### PROBLEM DESCRIPTION
Your answer must consist of the lines running from the one that holds "MATRIX2 pin DIN: MO -> 13" to the end of the data, copied exactly.

[Data items]
* * *

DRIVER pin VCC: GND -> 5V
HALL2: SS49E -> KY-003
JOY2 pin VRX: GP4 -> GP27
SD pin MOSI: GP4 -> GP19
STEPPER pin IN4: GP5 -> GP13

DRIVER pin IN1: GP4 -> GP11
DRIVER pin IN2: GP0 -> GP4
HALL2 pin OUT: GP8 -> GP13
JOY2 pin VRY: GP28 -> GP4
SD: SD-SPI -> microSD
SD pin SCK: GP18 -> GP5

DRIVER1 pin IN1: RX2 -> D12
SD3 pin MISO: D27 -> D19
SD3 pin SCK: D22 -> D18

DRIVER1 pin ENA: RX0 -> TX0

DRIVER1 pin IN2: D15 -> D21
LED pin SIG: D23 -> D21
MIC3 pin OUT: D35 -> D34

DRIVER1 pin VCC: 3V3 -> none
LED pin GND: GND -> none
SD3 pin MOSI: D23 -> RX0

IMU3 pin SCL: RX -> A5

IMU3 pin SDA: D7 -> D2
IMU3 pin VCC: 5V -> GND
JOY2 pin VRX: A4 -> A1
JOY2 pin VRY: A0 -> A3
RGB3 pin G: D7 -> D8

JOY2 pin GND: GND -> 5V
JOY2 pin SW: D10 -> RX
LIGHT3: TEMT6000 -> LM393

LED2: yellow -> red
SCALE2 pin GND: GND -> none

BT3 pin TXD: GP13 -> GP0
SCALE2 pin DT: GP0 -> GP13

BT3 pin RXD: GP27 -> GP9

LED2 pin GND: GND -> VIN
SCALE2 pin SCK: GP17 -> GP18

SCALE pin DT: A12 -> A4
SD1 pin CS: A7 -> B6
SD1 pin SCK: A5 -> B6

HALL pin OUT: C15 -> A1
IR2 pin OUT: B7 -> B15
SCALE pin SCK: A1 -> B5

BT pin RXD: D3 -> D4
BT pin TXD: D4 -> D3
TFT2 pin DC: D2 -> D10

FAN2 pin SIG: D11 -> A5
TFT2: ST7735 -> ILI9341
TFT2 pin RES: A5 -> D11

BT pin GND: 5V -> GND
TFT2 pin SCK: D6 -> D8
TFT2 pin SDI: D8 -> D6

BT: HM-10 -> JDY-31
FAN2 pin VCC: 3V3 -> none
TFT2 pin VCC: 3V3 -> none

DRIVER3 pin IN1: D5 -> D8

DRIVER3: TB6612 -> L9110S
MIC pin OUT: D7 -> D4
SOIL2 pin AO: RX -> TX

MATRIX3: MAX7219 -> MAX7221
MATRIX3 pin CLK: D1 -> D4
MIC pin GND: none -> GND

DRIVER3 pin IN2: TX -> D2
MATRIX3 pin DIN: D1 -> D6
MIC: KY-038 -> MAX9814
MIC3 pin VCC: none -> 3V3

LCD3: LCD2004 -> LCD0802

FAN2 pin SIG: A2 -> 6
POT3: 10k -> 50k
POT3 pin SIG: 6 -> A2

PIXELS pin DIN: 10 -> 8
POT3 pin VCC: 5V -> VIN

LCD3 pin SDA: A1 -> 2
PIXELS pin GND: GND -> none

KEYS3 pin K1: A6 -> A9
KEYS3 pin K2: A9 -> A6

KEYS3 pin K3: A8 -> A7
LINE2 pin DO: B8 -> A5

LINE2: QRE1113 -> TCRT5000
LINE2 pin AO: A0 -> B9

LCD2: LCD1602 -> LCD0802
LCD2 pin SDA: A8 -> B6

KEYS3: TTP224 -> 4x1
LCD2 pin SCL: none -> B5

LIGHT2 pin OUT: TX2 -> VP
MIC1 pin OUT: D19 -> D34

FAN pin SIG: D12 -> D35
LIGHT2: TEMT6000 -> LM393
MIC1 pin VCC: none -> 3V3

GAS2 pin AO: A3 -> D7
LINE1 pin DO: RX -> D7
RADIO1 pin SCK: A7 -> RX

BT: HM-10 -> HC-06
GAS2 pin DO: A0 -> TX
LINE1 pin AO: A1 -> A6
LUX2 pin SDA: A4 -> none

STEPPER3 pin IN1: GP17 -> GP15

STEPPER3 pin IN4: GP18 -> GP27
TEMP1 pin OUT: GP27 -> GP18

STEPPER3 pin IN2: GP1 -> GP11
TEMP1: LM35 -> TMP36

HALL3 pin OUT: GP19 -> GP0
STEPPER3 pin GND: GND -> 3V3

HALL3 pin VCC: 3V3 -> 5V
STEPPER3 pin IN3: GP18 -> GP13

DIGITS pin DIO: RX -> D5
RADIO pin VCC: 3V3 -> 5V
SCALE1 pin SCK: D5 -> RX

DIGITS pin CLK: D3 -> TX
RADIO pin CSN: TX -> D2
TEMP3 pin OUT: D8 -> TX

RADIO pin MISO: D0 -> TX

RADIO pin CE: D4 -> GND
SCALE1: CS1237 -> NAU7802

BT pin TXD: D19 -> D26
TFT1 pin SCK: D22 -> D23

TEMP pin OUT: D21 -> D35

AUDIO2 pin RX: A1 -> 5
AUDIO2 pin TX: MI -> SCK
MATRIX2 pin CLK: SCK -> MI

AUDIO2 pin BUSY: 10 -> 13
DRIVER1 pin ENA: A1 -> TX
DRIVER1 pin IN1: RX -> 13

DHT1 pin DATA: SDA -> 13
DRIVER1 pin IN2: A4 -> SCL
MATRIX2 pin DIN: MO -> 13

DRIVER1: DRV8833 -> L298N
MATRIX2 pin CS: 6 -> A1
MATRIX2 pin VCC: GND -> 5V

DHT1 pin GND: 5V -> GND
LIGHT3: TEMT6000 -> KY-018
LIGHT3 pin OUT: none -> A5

* * *

### SOLUTION TO THIS PROBLEM
MATRIX2 pin DIN: MO -> 13

DRIVER1: DRV8833 -> L298N
MATRIX2 pin CS: 6 -> A1
MATRIX2 pin VCC: GND -> 5V

DHT1 pin GND: 5V -> GND
LIGHT3: TEMT6000 -> KY-018
LIGHT3 pin OUT: none -> A5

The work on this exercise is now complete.